_Aim of the task_
Nothing in the records may change. Print them all again.

↓

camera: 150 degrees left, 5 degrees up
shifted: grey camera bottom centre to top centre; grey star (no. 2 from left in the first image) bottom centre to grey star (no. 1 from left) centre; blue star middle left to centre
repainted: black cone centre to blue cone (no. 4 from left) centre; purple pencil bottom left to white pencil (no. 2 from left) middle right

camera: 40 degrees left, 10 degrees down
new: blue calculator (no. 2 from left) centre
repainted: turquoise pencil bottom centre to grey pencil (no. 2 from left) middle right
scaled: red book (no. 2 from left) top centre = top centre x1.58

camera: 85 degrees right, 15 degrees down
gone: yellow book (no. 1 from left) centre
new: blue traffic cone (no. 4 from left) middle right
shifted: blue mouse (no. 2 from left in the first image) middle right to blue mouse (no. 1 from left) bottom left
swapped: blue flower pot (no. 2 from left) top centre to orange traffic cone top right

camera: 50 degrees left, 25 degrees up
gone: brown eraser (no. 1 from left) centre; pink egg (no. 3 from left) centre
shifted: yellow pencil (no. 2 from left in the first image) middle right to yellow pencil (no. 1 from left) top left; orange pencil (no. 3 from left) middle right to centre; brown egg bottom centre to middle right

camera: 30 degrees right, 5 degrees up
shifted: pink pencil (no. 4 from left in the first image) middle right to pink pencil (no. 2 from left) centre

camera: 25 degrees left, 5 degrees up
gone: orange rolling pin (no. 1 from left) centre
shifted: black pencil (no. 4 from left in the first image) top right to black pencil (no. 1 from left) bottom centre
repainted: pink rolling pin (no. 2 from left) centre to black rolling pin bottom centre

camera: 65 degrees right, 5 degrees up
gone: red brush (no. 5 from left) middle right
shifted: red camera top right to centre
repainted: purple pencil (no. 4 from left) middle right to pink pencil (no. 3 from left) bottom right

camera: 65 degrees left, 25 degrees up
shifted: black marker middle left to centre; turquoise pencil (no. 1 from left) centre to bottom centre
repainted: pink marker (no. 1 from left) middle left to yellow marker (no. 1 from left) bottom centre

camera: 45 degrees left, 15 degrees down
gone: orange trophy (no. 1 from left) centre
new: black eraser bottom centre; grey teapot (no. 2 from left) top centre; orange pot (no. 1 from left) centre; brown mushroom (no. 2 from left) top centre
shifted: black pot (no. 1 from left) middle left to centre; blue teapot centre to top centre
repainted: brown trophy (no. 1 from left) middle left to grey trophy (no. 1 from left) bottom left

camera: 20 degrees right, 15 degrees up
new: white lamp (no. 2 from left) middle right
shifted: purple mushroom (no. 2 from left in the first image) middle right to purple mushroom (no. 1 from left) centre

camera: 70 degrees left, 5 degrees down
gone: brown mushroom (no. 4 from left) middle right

↑

_Exercise response_
camera: 150 degrees left, 5 degrees up
shifted: grey camera bottom centre to top centre; grey star (no. 2 from left in the first image) bottom centre to grey star (no. 1 from left) centre; blue star middle left to centre
repainted: black cone centre to blue cone (no. 4 from left) centre; purple pencil bottom left to white pencil (no. 2 from left) middle right

camera: 40 degrees left, 10 degrees down
new: blue calculator (no. 2 from left) centre
repainted: turquoise pencil bottom centre to grey pencil (no. 2 from left) middle right
scaled: red book (no. 2 from left) top centre = top centre x1.58

camera: 85 degrees right, 15 degrees down
gone: yellow book (no. 1 from left) centre
new: blue traffic cone (no. 4 from left) middle right
shifted: blue mouse (no. 2 from left in the first image) middle right to blue mouse (no. 1 from left) bottom left
swapped: blue flower pot (no. 2 from left) top centre to orange traffic cone top right

camera: 50 degrees left, 25 degrees up
gone: brown eraser (no. 1 from left) centre; pink egg (no. 3 from left) centre
shifted: yellow pencil (no. 2 from left in the first image) middle right to yellow pencil (no. 1 from left) top left; orange pencil (no. 3 from left) middle right to centre; brown egg bottom centre to middle right

camera: 30 degrees right, 5 degrees up
shifted: pink pencil (no. 4 from left in the first image) middle right to pink pencil (no. 2 from left) centre

camera: 25 degrees left, 5 degrees up
gone: orange rolling pin (no. 1 from left) centre
shifted: black pencil (no. 4 from left in the first image) top right to black pencil (no. 1 from left) bottom centre
repainted: pink rolling pin (no. 2 from left) centre to black rolling pin bottom centre

camera: 65 degrees right, 5 degrees up
gone: red brush (no. 5 from left) middle right
shifted: red camera top right to centre
repainted: purple pencil (no. 4 from left) middle right to pink pencil (no. 3 from left) bottom right

camera: 65 degrees left, 25 degrees up
shifted: black marker middle left to centre; turquoise pencil (no. 1 from left) centre to bottom centre
repainted: pink marker (no. 1 from left) middle left to yellow marker (no. 1 from left) bottom centre

camera: 45 degrees left, 15 degrees down
gone: orange trophy (no. 1 from left) centre
new: black eraser bottom centre; grey teapot (no. 2 from left) top centre; orange pot (no. 1 from left) centre; brown mushroom (no. 2 from left) top centre
shifted: black pot (no. 1 from left) middle left to centre; blue teapot centre to top centre
repainted: brown trophy (no. 1 from left) middle left to grey trophy (no. 1 from left) bottom left

camera: 20 degrees right, 15 degrees up
new: white lamp (no. 2 from left) middle right
shifted: purple mushroom (no. 2 from left in the first image) middle right to purple mushroom (no. 1 from left) centre

camera: 70 degrees left, 5 degrees down
gone: brown mushroom (no. 4 from left) middle right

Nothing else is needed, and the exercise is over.